> [ASSIGNED TASK]: How many lines in the records below contain the word "pyramid"? Answer with the number and nothing else.

================================

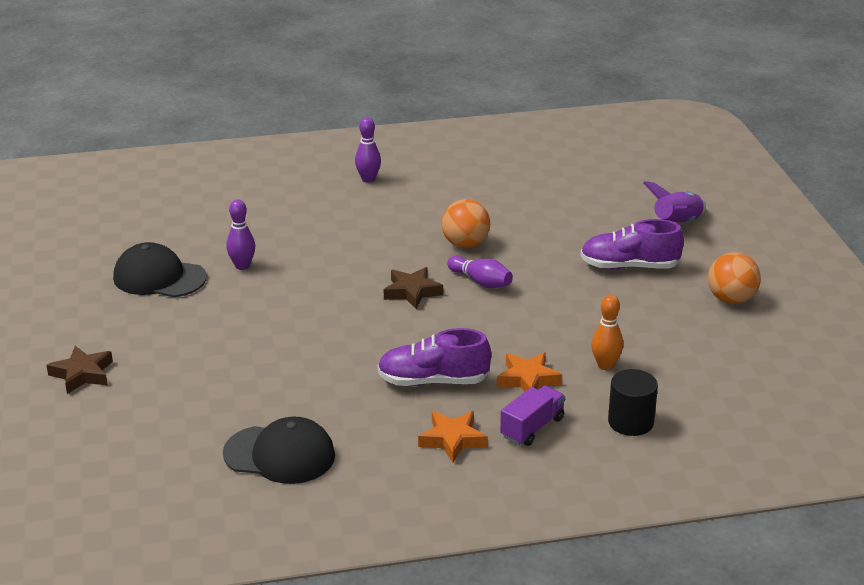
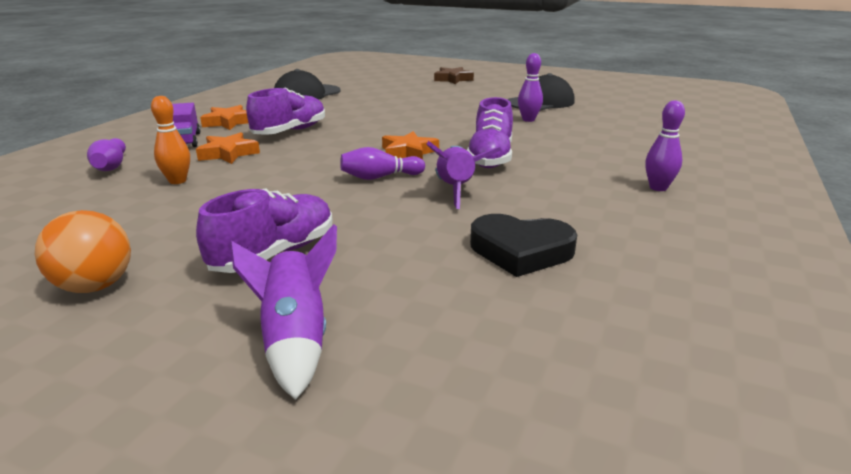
camera: 125 degrees right, 5 degrees down
(381, 252) = (490, 158): none -> purple shoe
(412, 292) = (408, 152): brown star -> orange star
(465, 244) = (456, 190): orange ball -> purple rocket
(522, 200) = (520, 251): none -> black heart
(630, 422) = (111, 166): black cylinder -> purple bowling pin

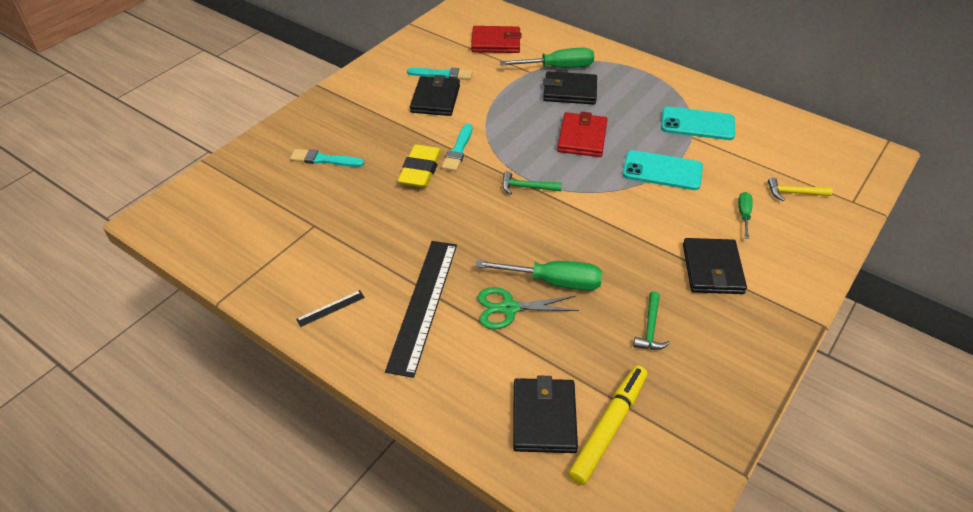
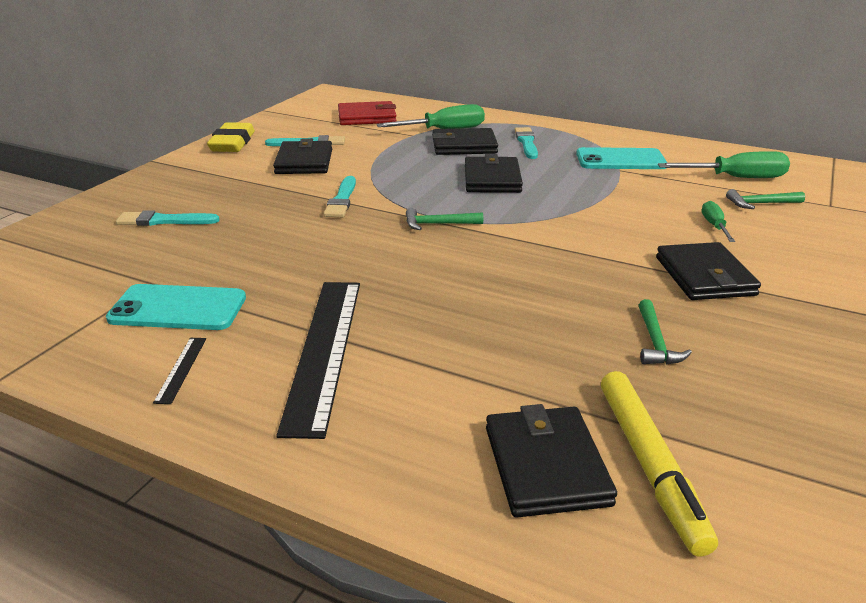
camera: 10 degrees left, 15 degrees down
(331, 308) = (181, 369): black ruler -> black ruler turned 45 degrees counterclockwise
(420, 170) = (296, 220): yellow eraser -> yellow eraser (232, 143)
(509, 308) = (450, 341): green scissors -> none
(554, 282) = (505, 308): green screwdriver -> green screwdriver (737, 178)
(582, 137) = (492, 179): red wallet -> black wallet
(608, 427) = (650, 465): yellow marker -> yellow marker turned 150 degrees clockwise
(624, 92) = (526, 142): none -> turquoise brush
(662, 171) = (599, 198): turquoise phone -> turquoise phone (178, 308)
(794, 193) = (761, 204): yellow hammer -> green hammer

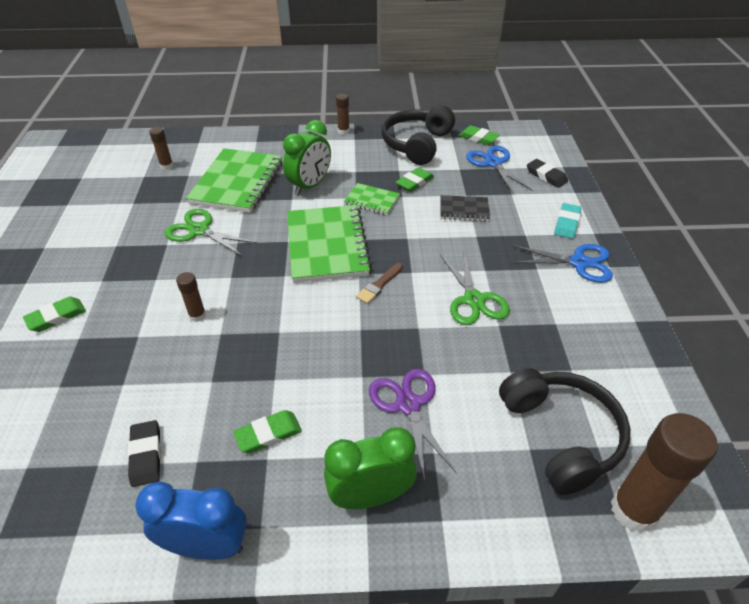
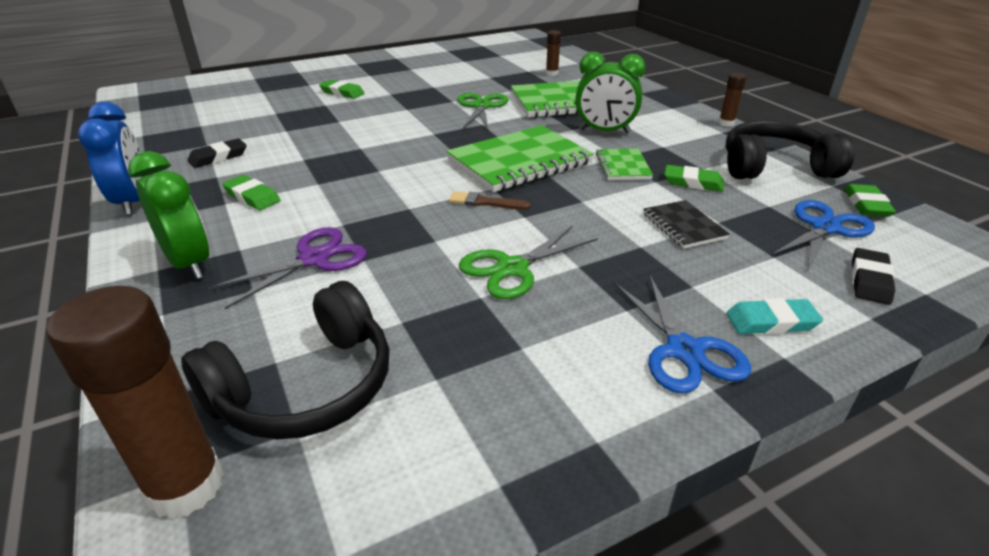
camera: 65 degrees right, 10 degrees down
(197, 315) = (375, 134): brown glue stick -> none

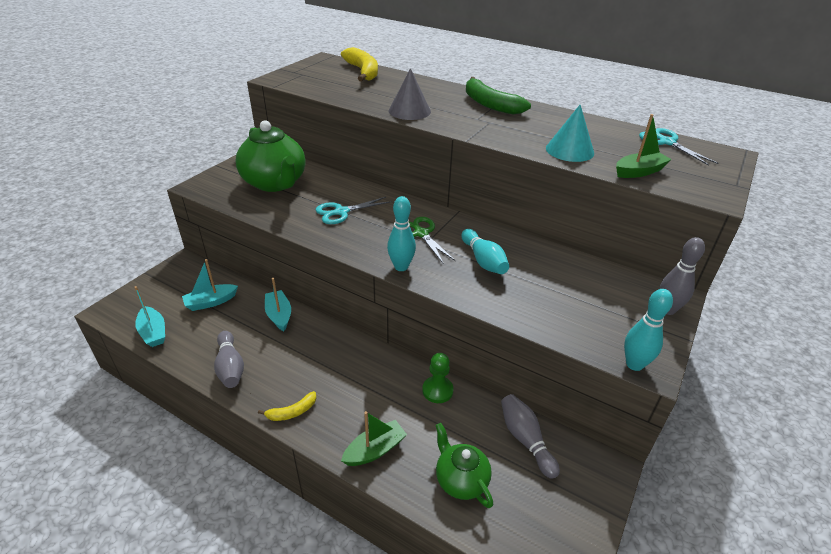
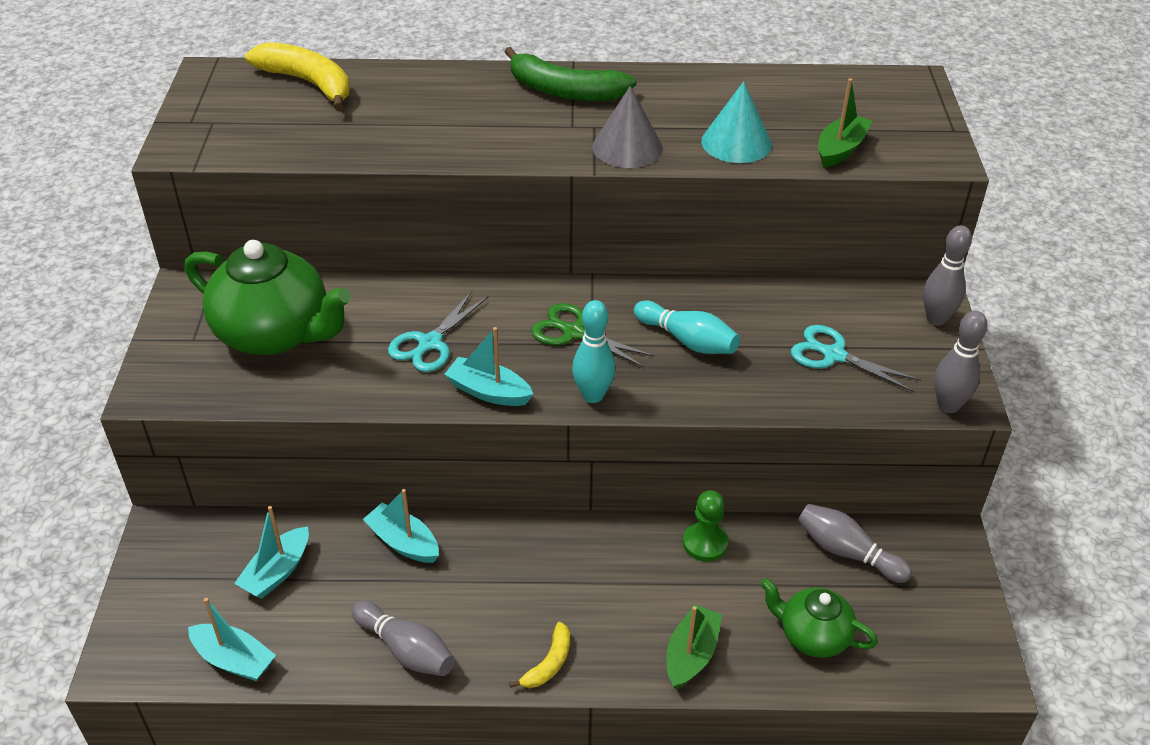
camera: 30 degrees left, 5 degrees up
(347, 244) = (488, 392): none -> turquoise boat
(409, 111) = (464, 144): grey cone -> grey cone (627, 147)
(634, 364) = (948, 405): turquoise bowling pin -> grey bowling pin
(666, 142) = (835, 85): turquoise scissors -> turquoise scissors (833, 355)

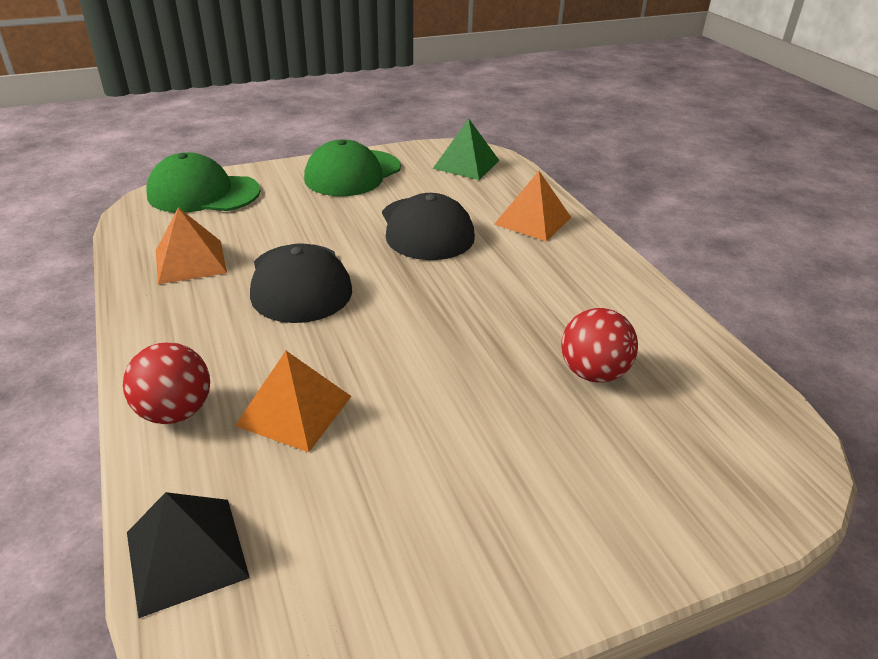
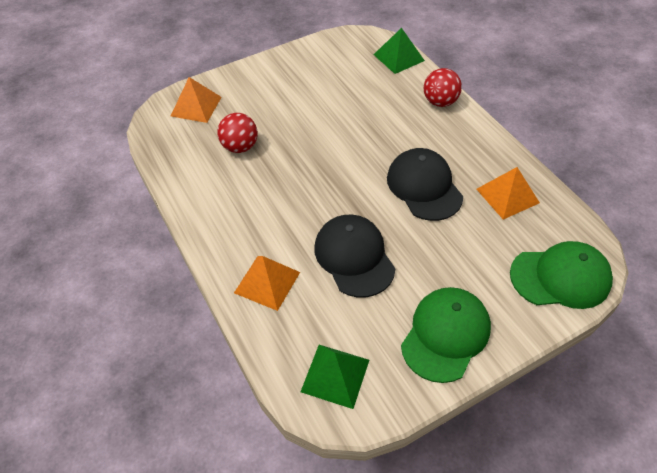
camera: 175 degrees right, 15 degrees up
(186, 554) = (398, 57): black pyramid -> green pyramid
(294, 410) = (386, 109): orange pyramid -> orange pyramid (196, 106)

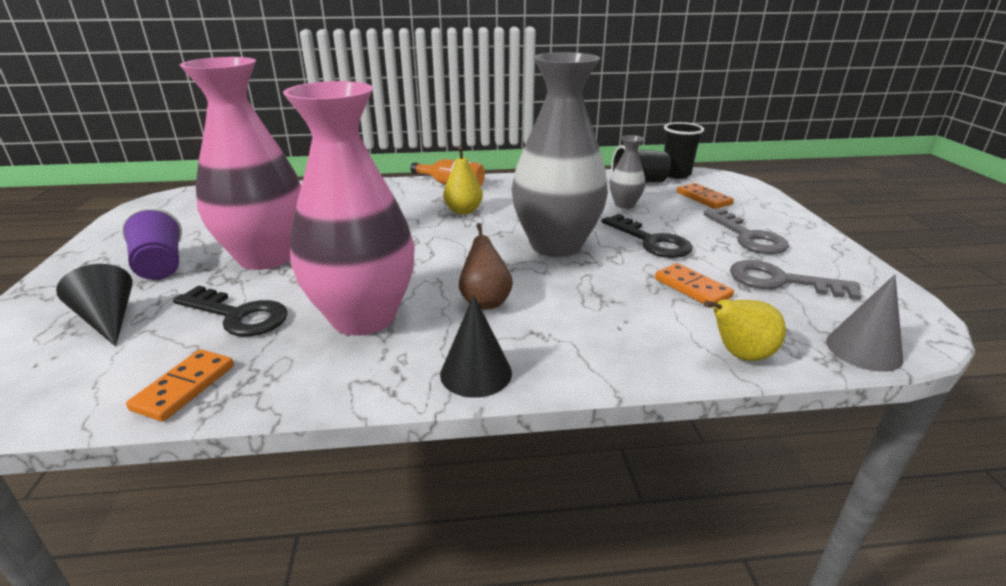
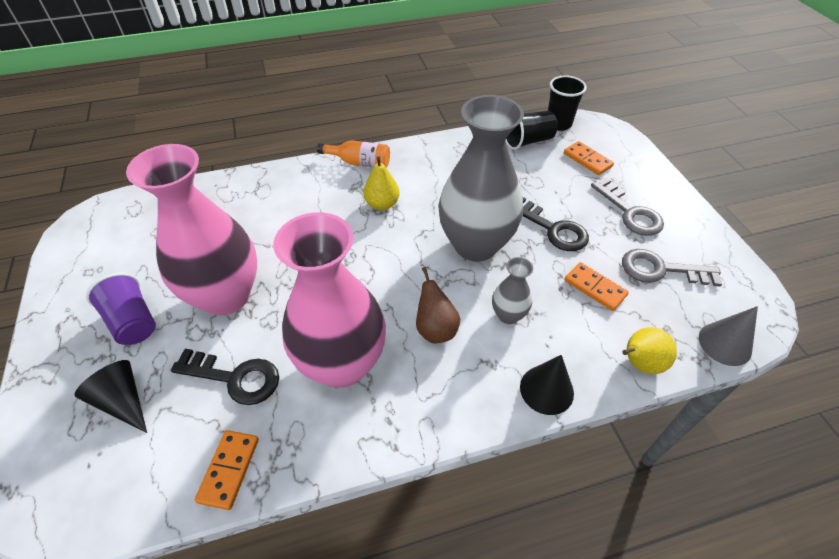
camera: 10 degrees left, 20 degrees up
(476, 373) = (451, 415): black cone -> black cone (546, 389)
(624, 204) = (522, 177): grey vase -> grey vase (508, 315)

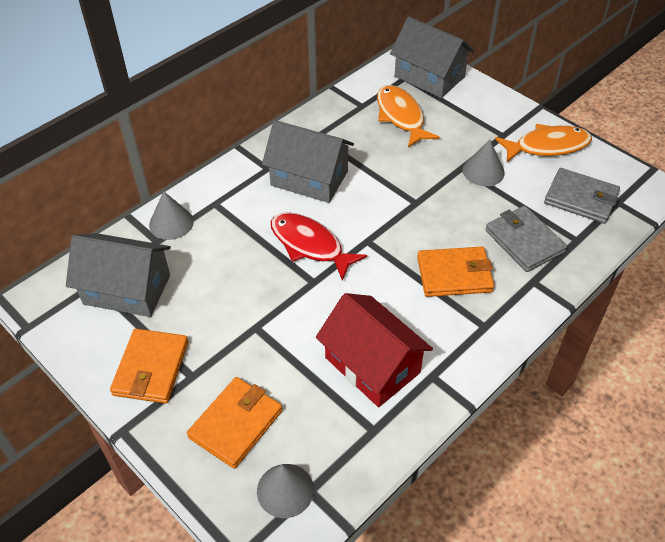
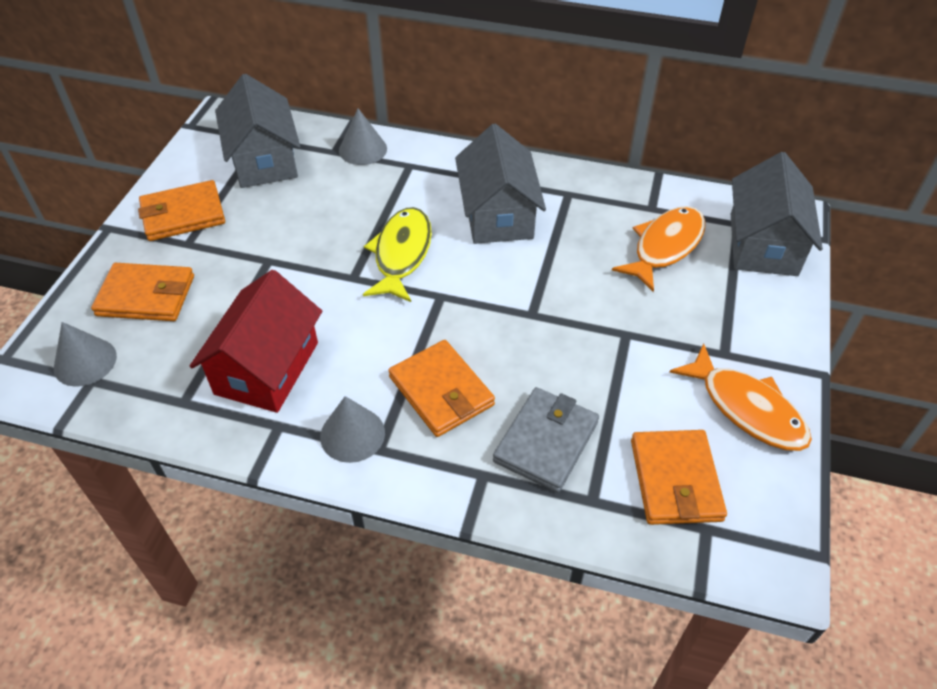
camera: 60 degrees right, 0 degrees up
(310, 245) = (401, 254): red fish -> yellow fish
(483, 171) = (638, 357): grey cone -> grey cone (352, 434)
(581, 199) = (675, 480): grey wallet -> orange wallet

================================

> [SOLUTION TO THE EXERCISE]: 2